(Stored items)
----------------

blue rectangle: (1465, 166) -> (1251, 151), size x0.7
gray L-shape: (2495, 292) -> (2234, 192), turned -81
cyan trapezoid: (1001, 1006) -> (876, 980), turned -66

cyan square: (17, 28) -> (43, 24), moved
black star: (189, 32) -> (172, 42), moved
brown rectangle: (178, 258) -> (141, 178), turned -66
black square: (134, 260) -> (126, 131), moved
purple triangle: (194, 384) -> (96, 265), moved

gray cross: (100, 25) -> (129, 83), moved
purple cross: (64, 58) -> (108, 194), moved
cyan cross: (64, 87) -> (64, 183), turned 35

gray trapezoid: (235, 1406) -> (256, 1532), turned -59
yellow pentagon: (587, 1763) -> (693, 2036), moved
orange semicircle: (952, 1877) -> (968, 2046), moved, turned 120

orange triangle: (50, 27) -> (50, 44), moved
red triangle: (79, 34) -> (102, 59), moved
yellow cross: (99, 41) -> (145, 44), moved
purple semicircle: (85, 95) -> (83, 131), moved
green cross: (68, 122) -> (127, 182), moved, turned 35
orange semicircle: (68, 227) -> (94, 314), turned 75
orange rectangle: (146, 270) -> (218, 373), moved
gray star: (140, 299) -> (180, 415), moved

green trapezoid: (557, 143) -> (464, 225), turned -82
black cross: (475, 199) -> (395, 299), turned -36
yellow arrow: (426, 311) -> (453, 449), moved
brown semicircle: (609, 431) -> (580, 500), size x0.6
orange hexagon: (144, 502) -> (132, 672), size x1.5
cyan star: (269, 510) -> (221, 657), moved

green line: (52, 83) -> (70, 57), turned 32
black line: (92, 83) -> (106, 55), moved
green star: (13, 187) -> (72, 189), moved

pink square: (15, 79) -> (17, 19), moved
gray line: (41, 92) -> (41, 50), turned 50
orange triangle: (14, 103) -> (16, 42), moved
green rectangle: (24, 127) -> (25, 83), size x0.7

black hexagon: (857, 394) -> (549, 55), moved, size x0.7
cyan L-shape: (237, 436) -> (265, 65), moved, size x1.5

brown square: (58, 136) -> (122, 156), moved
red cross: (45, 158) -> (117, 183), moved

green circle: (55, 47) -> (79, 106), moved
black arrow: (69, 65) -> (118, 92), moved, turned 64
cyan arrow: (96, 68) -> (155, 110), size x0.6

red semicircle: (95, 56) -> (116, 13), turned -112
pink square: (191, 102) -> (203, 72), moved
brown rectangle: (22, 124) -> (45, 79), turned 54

----------------

The lines above, from the first through the one containing "orange triangle: (50, 27) -> (50, 44), moved", must be restated word for word, with nothing added.

RESPONSE TO THIS TASK:
blue rectangle: (1465, 166) -> (1251, 151), size x0.7
gray L-shape: (2495, 292) -> (2234, 192), turned -81
cyan trapezoid: (1001, 1006) -> (876, 980), turned -66

cyan square: (17, 28) -> (43, 24), moved
black star: (189, 32) -> (172, 42), moved
brown rectangle: (178, 258) -> (141, 178), turned -66
black square: (134, 260) -> (126, 131), moved
purple triangle: (194, 384) -> (96, 265), moved

gray cross: (100, 25) -> (129, 83), moved
purple cross: (64, 58) -> (108, 194), moved
cyan cross: (64, 87) -> (64, 183), turned 35

gray trapezoid: (235, 1406) -> (256, 1532), turned -59
yellow pentagon: (587, 1763) -> (693, 2036), moved
orange semicircle: (952, 1877) -> (968, 2046), moved, turned 120

orange triangle: (50, 27) -> (50, 44), moved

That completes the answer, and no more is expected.